- [TASK DETAILS]: Wherever the word "rotated" appears in the entries, copy the whole line.

- [DATA EXTRACTS]:
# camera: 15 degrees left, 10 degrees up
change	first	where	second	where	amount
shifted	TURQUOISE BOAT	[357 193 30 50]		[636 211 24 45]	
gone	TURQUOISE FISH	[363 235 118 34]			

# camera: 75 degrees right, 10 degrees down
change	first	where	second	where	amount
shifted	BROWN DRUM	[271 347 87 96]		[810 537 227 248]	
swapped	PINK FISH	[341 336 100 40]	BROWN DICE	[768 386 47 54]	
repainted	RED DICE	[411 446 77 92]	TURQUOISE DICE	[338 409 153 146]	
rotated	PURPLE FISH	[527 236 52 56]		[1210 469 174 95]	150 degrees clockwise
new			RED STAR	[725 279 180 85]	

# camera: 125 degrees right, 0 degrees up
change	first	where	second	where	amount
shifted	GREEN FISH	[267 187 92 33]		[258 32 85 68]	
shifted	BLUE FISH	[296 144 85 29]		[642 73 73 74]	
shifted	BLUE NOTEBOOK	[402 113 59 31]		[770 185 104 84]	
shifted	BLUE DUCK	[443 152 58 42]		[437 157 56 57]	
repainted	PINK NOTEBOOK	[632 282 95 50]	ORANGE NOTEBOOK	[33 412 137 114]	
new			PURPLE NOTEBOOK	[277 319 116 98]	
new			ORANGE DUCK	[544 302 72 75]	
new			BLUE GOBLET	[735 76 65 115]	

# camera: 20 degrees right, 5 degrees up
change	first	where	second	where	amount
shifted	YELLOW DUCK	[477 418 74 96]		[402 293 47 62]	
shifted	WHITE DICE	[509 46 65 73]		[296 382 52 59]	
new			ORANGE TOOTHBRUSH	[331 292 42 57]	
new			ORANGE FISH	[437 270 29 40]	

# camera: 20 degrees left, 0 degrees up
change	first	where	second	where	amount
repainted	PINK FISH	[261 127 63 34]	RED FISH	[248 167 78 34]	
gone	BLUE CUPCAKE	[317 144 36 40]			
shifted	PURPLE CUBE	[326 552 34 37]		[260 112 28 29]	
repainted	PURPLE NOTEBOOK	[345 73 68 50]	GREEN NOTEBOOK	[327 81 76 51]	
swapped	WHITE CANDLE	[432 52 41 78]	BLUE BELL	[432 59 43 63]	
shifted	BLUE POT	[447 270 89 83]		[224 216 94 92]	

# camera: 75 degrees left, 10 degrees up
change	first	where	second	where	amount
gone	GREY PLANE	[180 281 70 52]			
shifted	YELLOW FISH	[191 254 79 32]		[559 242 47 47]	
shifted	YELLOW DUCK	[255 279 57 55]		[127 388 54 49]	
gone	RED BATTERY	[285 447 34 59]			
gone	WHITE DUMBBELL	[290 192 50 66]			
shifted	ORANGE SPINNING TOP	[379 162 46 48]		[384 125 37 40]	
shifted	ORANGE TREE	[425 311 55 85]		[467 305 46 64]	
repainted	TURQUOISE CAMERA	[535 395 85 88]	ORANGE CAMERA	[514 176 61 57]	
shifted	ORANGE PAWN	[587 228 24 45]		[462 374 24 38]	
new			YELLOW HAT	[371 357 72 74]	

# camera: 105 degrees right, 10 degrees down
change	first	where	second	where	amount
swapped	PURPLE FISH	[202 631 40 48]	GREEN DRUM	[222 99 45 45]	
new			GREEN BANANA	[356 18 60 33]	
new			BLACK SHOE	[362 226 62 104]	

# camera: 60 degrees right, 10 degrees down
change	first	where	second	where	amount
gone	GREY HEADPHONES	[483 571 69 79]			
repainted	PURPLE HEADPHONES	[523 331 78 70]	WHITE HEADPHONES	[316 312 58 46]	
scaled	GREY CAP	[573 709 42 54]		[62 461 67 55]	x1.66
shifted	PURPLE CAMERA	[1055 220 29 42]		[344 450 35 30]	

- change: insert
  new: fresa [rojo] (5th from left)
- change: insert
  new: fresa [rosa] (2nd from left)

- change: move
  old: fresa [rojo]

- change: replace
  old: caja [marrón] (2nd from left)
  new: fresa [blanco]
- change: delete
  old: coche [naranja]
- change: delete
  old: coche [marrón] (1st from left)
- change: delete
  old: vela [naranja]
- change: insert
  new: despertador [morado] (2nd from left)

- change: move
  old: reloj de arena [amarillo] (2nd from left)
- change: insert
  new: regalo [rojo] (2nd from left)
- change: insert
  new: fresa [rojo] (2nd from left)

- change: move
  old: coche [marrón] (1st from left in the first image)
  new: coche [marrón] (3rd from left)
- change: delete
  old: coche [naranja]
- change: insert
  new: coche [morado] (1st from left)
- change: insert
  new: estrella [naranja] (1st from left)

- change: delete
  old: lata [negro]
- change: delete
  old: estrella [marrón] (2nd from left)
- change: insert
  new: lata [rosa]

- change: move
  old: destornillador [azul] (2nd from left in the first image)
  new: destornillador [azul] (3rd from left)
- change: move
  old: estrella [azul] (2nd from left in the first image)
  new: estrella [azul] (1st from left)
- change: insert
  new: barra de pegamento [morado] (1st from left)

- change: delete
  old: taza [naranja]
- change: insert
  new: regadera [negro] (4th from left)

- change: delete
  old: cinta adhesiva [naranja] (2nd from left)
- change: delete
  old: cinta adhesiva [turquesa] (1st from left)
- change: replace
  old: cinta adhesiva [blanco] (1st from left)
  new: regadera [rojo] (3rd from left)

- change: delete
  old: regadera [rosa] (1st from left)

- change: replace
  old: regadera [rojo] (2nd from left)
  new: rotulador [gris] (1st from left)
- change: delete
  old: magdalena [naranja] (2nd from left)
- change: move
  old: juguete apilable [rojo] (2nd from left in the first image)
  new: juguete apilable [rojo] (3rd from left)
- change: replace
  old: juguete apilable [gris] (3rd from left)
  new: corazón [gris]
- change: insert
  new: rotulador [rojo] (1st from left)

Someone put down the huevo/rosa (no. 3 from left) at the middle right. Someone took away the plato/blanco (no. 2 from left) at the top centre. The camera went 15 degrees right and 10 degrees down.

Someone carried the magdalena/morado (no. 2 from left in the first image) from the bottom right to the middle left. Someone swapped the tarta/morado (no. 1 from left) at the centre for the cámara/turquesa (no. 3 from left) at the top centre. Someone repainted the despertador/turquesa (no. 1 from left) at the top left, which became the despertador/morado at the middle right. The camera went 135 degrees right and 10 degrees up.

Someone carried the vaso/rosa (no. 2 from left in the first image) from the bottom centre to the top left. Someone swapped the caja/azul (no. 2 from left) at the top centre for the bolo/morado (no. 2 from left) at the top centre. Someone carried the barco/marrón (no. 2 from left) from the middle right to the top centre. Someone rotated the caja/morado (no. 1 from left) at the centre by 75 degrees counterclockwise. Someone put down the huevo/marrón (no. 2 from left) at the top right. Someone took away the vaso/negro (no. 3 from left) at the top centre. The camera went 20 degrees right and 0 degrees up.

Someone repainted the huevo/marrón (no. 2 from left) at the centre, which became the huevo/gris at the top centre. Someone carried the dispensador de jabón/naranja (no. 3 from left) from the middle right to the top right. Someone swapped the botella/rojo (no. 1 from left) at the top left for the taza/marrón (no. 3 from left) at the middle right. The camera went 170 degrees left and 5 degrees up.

- [ANSWER SECTION]:
rotated	PURPLE FISH	[527 236 52 56]		[1210 469 174 95]	150 degrees clockwise
Someone carried the vaso/rosa (no. 2 from left in the first image) from the bottom centre to the top left. Someone swapped the caja/azul (no. 2 from left) at the top centre for the bolo/morado (no. 2 from left) at the top centre. Someone carried the barco/marrón (no. 2 from left) from the middle right to the top centre. Someone rotated the caja/morado (no. 1 from left) at the centre by 75 degrees counterclockwise. Someone put down the huevo/marrón (no. 2 from left) at the top right. Someone took away the vaso/negro (no. 3 from left) at the top centre. The camera went 20 degrees right and 0 degrees up.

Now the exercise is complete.